--- Begin ---
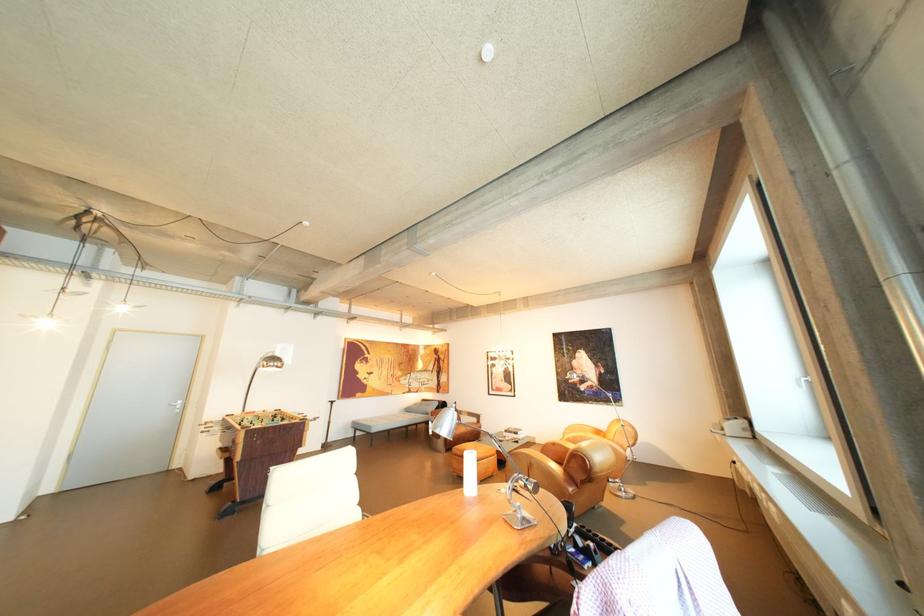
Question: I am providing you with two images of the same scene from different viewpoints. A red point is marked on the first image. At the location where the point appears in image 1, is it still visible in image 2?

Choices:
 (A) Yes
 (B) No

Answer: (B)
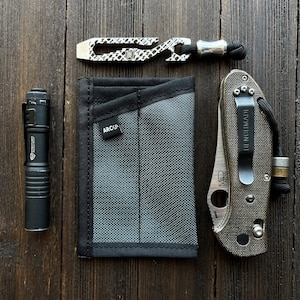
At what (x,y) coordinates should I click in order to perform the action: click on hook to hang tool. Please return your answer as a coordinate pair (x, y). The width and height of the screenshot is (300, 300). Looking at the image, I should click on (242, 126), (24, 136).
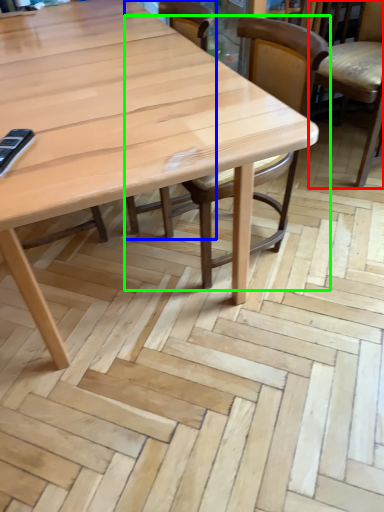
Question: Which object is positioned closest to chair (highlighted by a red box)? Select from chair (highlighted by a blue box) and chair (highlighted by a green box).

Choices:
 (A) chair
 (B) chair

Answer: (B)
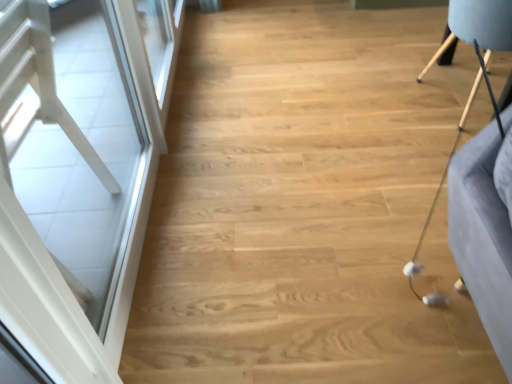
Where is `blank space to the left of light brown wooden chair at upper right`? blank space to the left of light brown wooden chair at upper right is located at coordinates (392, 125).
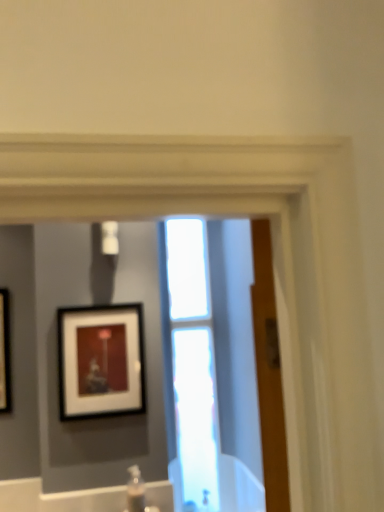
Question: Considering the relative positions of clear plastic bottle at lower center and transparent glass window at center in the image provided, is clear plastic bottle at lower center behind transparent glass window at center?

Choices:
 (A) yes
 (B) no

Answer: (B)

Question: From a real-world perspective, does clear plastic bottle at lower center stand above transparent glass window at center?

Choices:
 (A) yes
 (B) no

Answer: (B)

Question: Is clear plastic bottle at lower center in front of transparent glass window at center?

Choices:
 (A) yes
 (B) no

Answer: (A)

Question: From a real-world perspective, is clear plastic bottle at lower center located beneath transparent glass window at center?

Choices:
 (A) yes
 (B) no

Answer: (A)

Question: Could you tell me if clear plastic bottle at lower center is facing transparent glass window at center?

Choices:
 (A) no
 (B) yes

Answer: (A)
--- End ---
--- Begin ---
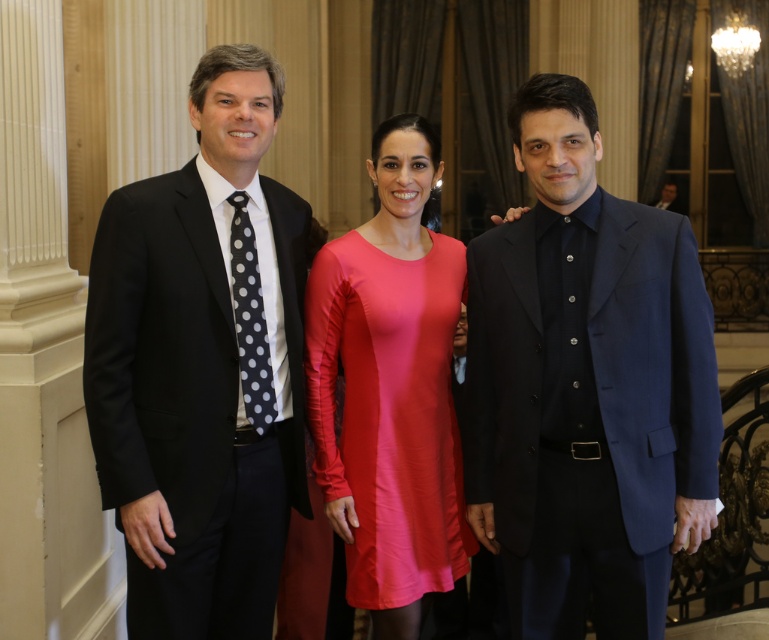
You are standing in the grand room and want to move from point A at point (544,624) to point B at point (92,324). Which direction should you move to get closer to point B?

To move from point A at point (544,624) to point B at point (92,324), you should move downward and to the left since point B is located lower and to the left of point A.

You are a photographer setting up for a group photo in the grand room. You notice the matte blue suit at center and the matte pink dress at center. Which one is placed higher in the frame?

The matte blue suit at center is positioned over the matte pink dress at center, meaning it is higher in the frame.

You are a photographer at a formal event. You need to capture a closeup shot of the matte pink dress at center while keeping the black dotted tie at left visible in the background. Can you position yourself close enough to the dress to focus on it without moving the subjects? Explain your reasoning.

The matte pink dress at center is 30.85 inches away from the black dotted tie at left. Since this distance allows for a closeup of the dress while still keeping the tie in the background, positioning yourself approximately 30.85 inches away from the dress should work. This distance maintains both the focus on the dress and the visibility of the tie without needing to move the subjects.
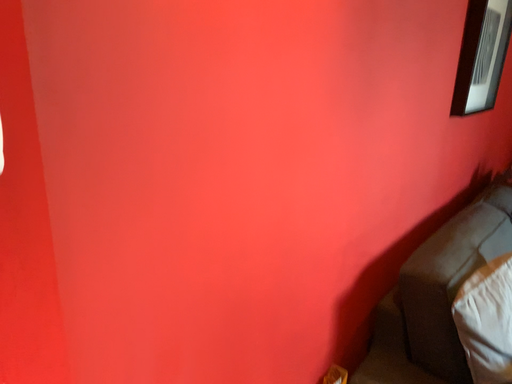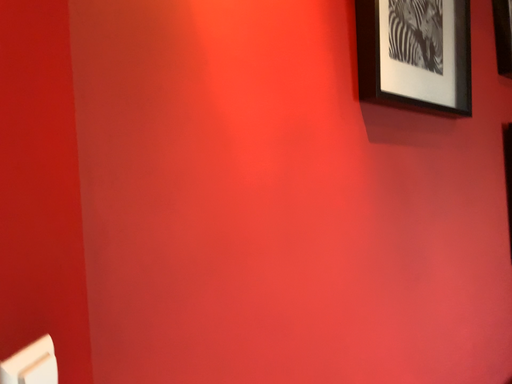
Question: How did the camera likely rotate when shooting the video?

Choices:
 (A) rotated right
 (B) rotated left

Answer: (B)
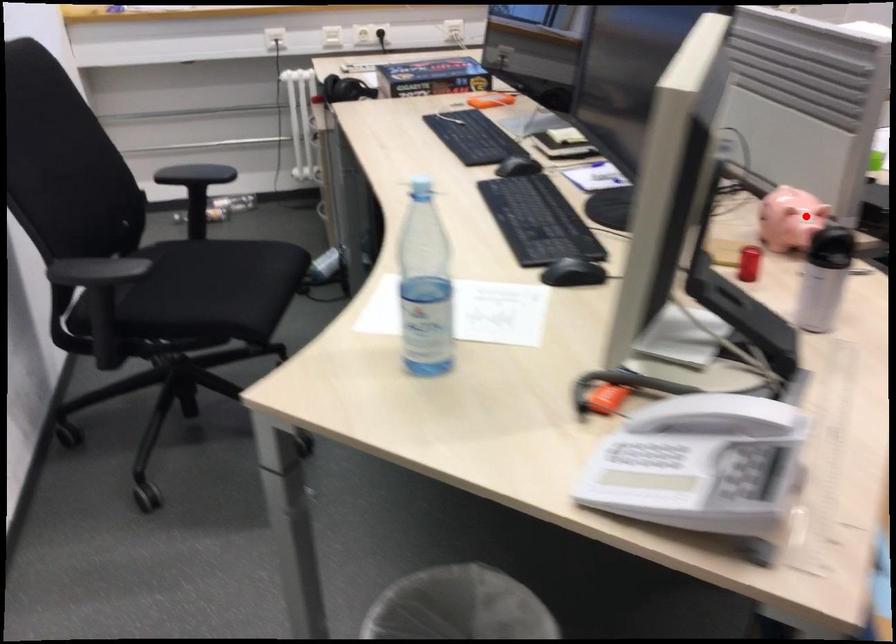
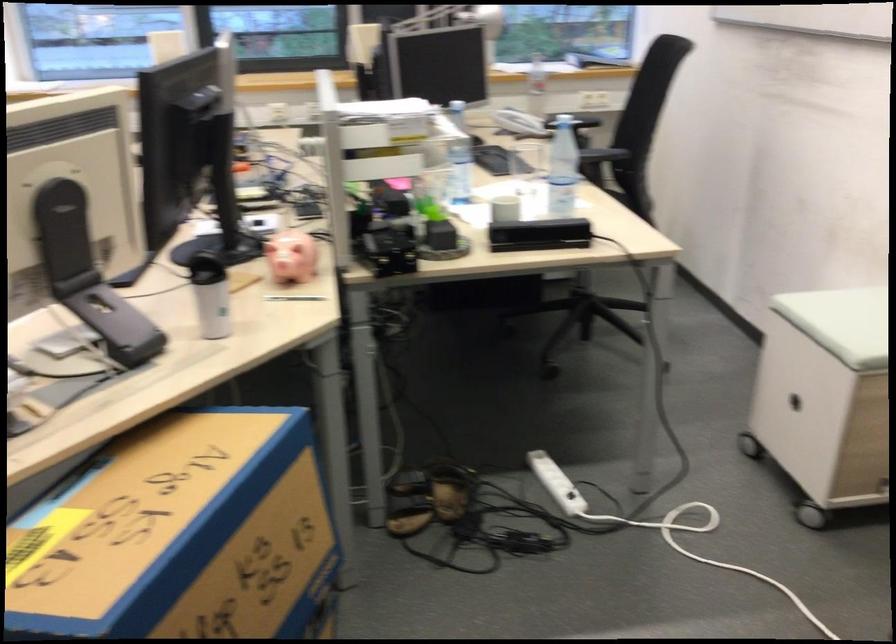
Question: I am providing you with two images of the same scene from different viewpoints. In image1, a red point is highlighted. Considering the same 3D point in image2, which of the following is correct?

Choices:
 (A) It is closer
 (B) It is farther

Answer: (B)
--- End ---
> _WHAT THE TASK ASKS_: Reproduce the listing word for word, starting with the line that contains "in image 2?" and continuing through the line that contains "Question: From a real-world perspective, is", with both of those lines included. Leave the pictures out of your answer.

> _EXERCISE ANSWER_:
Question: I am providing you with two images of the same scene from different viewpoints. A red point is marked on the first image. At the location where the point appears in image 1, is it still visible in image 2?

Choices:
 (A) Yes
 (B) No

Answer: (B)
At what (x,y) coordinates should I click in order to perform the action: click on hook to hang tool. Please return your answer as a coordinate pair (x, y). The width and height of the screenshot is (300, 300). Looking at the image, I should click on (242, 126), (24, 136).
Question: Which object is positioned closest to chair (highlighted by a red box)? Select from chair (highlighted by a blue box) and chair (highlighted by a green box).

Choices:
 (A) chair
 (B) chair

Answer: (B)
Where is `blank space to the left of light brown wooden chair at upper right`? blank space to the left of light brown wooden chair at upper right is located at coordinates (392, 125).
Question: Considering the relative positions of clear plastic bottle at lower center and transparent glass window at center in the image provided, is clear plastic bottle at lower center behind transparent glass window at center?

Choices:
 (A) yes
 (B) no

Answer: (B)

Question: From a real-world perspective, does clear plastic bottle at lower center stand above transparent glass window at center?

Choices:
 (A) yes
 (B) no

Answer: (B)

Question: Is clear plastic bottle at lower center in front of transparent glass window at center?

Choices:
 (A) yes
 (B) no

Answer: (A)

Question: From a real-world perspective, is clear plastic bottle at lower center located beneath transparent glass window at center?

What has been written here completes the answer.